Exercise prompt → Count the lines in the items below that contain the string "your", treating uppercase and lowercase as different, and reply with that number alone.

╭──

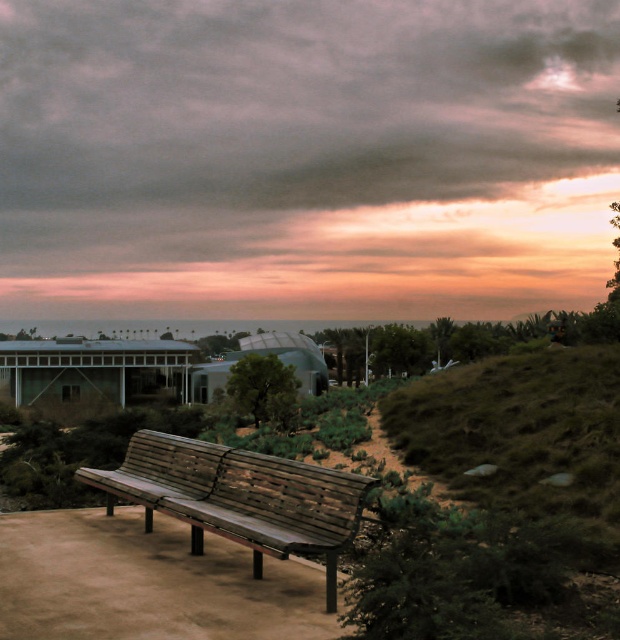
You are sitting on the wooden bench at center and looking straight ahead. Which direction should you turn your head to see the cloudy sky at upper center?

You should turn your head to the right to see the cloudy sky at upper center because it is located to the right of the wooden bench at center.

Based on the photo, you are standing at the wooden bench in the foreground of the scene. You want to estimate how far the cloudy sky at upper center is from your current position. What is the approximate distance?

The cloudy sky at upper center is approximately 199.12 feet away from the viewer.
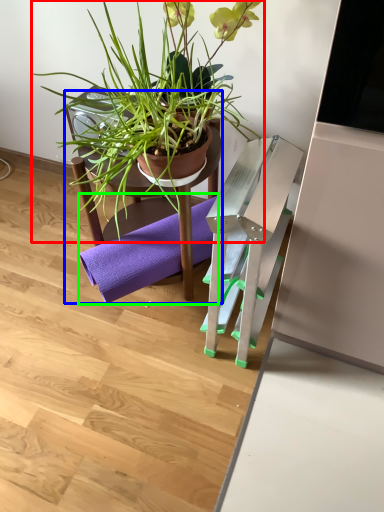
Question: Which is nearer to the houseplant (highlighted by a red box)? chair (highlighted by a blue box) or yoga mat (highlighted by a green box).

Choices:
 (A) chair
 (B) yoga mat

Answer: (A)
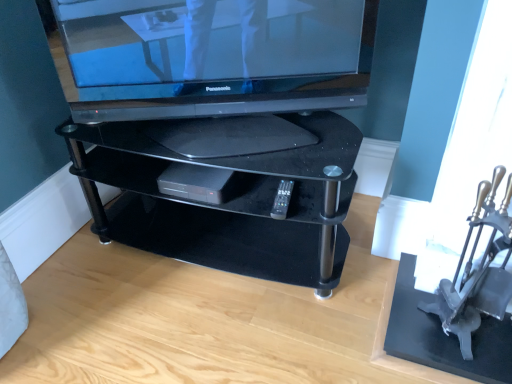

╰──

Written response → 3